◆ **EXERCISE DIRECTIONS**
Copy out, from the entries below, each line that holds the string "zener".

◆ **EXERCISE INPUT**

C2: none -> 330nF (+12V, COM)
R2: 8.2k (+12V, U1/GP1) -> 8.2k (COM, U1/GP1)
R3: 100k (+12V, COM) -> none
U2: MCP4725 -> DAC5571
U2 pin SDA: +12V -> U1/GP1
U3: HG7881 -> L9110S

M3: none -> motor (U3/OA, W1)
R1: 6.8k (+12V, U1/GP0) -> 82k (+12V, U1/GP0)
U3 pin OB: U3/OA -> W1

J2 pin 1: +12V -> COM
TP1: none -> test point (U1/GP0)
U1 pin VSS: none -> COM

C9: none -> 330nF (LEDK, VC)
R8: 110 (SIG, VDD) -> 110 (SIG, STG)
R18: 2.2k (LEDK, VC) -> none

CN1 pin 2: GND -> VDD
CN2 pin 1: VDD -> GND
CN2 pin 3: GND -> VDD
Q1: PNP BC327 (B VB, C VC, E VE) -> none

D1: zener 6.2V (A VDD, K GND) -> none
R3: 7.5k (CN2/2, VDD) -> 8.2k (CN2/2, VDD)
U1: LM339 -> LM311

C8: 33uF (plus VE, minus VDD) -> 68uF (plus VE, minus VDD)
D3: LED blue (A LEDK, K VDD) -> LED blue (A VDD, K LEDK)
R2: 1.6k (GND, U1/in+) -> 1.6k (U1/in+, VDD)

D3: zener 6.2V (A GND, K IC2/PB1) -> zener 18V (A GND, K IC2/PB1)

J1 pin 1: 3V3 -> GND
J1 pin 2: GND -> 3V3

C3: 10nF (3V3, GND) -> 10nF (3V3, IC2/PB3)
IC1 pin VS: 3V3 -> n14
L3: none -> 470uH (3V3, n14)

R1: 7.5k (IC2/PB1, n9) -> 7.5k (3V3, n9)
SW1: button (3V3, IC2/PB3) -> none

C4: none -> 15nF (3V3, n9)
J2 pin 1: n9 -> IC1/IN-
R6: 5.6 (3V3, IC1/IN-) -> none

◆ **RESPONSE BOX**
D1: zener 6.2V (A VDD, K GND) -> none
D3: zener 6.2V (A GND, K IC2/PB1) -> zener 18V (A GND, K IC2/PB1)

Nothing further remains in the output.